----- Records for the exercise -----
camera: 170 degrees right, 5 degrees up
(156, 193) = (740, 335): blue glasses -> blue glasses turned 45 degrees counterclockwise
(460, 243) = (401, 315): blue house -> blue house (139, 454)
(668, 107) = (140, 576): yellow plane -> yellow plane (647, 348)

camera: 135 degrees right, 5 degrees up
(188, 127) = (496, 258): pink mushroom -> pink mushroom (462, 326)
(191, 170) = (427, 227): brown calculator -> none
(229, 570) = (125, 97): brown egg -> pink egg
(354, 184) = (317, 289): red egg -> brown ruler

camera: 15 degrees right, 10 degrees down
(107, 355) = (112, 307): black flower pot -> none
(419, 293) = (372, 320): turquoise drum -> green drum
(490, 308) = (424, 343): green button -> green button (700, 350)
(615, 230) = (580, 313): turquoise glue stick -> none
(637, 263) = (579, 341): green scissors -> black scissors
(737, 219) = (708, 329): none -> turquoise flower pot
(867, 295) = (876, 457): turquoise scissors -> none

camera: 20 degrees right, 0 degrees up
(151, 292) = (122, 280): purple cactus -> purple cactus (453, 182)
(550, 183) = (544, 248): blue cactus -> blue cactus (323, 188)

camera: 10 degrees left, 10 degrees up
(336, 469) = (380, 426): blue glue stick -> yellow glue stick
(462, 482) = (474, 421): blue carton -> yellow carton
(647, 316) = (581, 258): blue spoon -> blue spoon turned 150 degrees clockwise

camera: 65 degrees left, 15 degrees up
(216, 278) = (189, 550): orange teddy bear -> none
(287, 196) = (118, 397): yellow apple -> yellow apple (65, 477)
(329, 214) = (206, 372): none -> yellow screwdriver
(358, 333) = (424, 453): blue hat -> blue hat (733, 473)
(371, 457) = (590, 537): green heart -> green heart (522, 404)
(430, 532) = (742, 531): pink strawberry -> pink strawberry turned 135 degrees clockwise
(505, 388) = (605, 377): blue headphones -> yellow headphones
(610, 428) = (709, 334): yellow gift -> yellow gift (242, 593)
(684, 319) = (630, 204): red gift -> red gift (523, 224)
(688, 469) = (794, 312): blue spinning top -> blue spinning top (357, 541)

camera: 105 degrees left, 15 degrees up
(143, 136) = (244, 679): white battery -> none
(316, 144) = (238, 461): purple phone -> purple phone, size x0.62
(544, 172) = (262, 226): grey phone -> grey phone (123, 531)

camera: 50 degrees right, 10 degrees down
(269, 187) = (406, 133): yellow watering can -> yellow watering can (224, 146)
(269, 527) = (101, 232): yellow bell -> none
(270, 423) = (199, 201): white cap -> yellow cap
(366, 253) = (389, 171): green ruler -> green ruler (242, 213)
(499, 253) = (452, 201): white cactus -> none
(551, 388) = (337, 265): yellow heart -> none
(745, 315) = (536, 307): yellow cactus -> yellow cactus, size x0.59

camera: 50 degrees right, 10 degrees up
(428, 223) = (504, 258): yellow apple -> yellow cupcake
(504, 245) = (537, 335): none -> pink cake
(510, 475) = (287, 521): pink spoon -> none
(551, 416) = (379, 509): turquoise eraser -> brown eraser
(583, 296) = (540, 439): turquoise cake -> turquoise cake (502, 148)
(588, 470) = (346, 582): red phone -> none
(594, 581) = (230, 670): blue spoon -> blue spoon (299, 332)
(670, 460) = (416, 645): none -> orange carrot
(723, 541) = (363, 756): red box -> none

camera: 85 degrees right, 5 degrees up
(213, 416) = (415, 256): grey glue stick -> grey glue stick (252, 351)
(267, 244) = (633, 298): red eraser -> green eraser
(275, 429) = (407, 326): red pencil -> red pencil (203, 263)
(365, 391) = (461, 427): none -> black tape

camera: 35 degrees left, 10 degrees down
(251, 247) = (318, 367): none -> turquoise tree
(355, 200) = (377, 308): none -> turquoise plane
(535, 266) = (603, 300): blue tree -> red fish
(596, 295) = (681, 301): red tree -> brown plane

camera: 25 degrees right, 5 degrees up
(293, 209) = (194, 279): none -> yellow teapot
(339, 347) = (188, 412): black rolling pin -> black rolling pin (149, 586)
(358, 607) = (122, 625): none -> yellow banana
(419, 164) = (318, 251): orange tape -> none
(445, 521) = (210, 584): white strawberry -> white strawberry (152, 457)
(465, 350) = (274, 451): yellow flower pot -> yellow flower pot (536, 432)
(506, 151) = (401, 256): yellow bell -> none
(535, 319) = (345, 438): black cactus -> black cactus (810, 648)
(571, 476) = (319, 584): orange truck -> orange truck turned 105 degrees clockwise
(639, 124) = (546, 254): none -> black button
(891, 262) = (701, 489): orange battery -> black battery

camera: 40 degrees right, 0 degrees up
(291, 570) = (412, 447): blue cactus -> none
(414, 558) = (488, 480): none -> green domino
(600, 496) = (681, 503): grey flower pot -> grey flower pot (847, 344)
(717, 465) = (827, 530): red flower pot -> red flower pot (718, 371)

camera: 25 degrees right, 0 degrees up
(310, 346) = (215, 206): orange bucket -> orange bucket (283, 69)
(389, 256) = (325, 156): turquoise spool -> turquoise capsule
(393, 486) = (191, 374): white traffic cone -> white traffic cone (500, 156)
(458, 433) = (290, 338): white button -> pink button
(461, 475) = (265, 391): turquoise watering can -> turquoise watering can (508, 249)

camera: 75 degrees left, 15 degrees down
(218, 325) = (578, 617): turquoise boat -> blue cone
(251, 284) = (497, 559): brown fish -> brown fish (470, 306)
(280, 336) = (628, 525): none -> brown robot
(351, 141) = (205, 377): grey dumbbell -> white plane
-----
Every record above should be output exactly.

Written solution:
camera: 170 degrees right, 5 degrees up
(156, 193) = (740, 335): blue glasses -> blue glasses turned 45 degrees counterclockwise
(460, 243) = (401, 315): blue house -> blue house (139, 454)
(668, 107) = (140, 576): yellow plane -> yellow plane (647, 348)

camera: 135 degrees right, 5 degrees up
(188, 127) = (496, 258): pink mushroom -> pink mushroom (462, 326)
(191, 170) = (427, 227): brown calculator -> none
(229, 570) = (125, 97): brown egg -> pink egg
(354, 184) = (317, 289): red egg -> brown ruler

camera: 15 degrees right, 10 degrees down
(107, 355) = (112, 307): black flower pot -> none
(419, 293) = (372, 320): turquoise drum -> green drum
(490, 308) = (424, 343): green button -> green button (700, 350)
(615, 230) = (580, 313): turquoise glue stick -> none
(637, 263) = (579, 341): green scissors -> black scissors
(737, 219) = (708, 329): none -> turquoise flower pot
(867, 295) = (876, 457): turquoise scissors -> none

camera: 20 degrees right, 0 degrees up
(151, 292) = (122, 280): purple cactus -> purple cactus (453, 182)
(550, 183) = (544, 248): blue cactus -> blue cactus (323, 188)

camera: 10 degrees left, 10 degrees up
(336, 469) = (380, 426): blue glue stick -> yellow glue stick
(462, 482) = (474, 421): blue carton -> yellow carton
(647, 316) = (581, 258): blue spoon -> blue spoon turned 150 degrees clockwise

camera: 65 degrees left, 15 degrees up
(216, 278) = (189, 550): orange teddy bear -> none
(287, 196) = (118, 397): yellow apple -> yellow apple (65, 477)
(329, 214) = (206, 372): none -> yellow screwdriver
(358, 333) = (424, 453): blue hat -> blue hat (733, 473)
(371, 457) = (590, 537): green heart -> green heart (522, 404)
(430, 532) = (742, 531): pink strawberry -> pink strawberry turned 135 degrees clockwise
(505, 388) = (605, 377): blue headphones -> yellow headphones
(610, 428) = (709, 334): yellow gift -> yellow gift (242, 593)
(684, 319) = (630, 204): red gift -> red gift (523, 224)
(688, 469) = (794, 312): blue spinning top -> blue spinning top (357, 541)

camera: 105 degrees left, 15 degrees up
(143, 136) = (244, 679): white battery -> none
(316, 144) = (238, 461): purple phone -> purple phone, size x0.62
(544, 172) = (262, 226): grey phone -> grey phone (123, 531)

camera: 50 degrees right, 10 degrees down
(269, 187) = (406, 133): yellow watering can -> yellow watering can (224, 146)
(269, 527) = (101, 232): yellow bell -> none
(270, 423) = (199, 201): white cap -> yellow cap
(366, 253) = (389, 171): green ruler -> green ruler (242, 213)
(499, 253) = (452, 201): white cactus -> none
(551, 388) = (337, 265): yellow heart -> none
(745, 315) = (536, 307): yellow cactus -> yellow cactus, size x0.59

camera: 50 degrees right, 10 degrees up
(428, 223) = (504, 258): yellow apple -> yellow cupcake
(504, 245) = (537, 335): none -> pink cake
(510, 475) = (287, 521): pink spoon -> none
(551, 416) = (379, 509): turquoise eraser -> brown eraser
(583, 296) = (540, 439): turquoise cake -> turquoise cake (502, 148)
(588, 470) = (346, 582): red phone -> none
(594, 581) = (230, 670): blue spoon -> blue spoon (299, 332)
(670, 460) = (416, 645): none -> orange carrot
(723, 541) = (363, 756): red box -> none

camera: 85 degrees right, 5 degrees up
(213, 416) = (415, 256): grey glue stick -> grey glue stick (252, 351)
(267, 244) = (633, 298): red eraser -> green eraser
(275, 429) = (407, 326): red pencil -> red pencil (203, 263)
(365, 391) = (461, 427): none -> black tape

camera: 35 degrees left, 10 degrees down
(251, 247) = (318, 367): none -> turquoise tree
(355, 200) = (377, 308): none -> turquoise plane
(535, 266) = (603, 300): blue tree -> red fish
(596, 295) = (681, 301): red tree -> brown plane

camera: 25 degrees right, 5 degrees up
(293, 209) = (194, 279): none -> yellow teapot
(339, 347) = (188, 412): black rolling pin -> black rolling pin (149, 586)
(358, 607) = (122, 625): none -> yellow banana
(419, 164) = (318, 251): orange tape -> none
(445, 521) = (210, 584): white strawberry -> white strawberry (152, 457)
(465, 350) = (274, 451): yellow flower pot -> yellow flower pot (536, 432)
(506, 151) = (401, 256): yellow bell -> none
(535, 319) = (345, 438): black cactus -> black cactus (810, 648)
(571, 476) = (319, 584): orange truck -> orange truck turned 105 degrees clockwise
(639, 124) = (546, 254): none -> black button
(891, 262) = (701, 489): orange battery -> black battery

camera: 40 degrees right, 0 degrees up
(291, 570) = (412, 447): blue cactus -> none
(414, 558) = (488, 480): none -> green domino
(600, 496) = (681, 503): grey flower pot -> grey flower pot (847, 344)
(717, 465) = (827, 530): red flower pot -> red flower pot (718, 371)

camera: 25 degrees right, 0 degrees up
(310, 346) = (215, 206): orange bucket -> orange bucket (283, 69)
(389, 256) = (325, 156): turquoise spool -> turquoise capsule
(393, 486) = (191, 374): white traffic cone -> white traffic cone (500, 156)
(458, 433) = (290, 338): white button -> pink button
(461, 475) = (265, 391): turquoise watering can -> turquoise watering can (508, 249)

camera: 75 degrees left, 15 degrees down
(218, 325) = (578, 617): turquoise boat -> blue cone
(251, 284) = (497, 559): brown fish -> brown fish (470, 306)
(280, 336) = (628, 525): none -> brown robot
(351, 141) = (205, 377): grey dumbbell -> white plane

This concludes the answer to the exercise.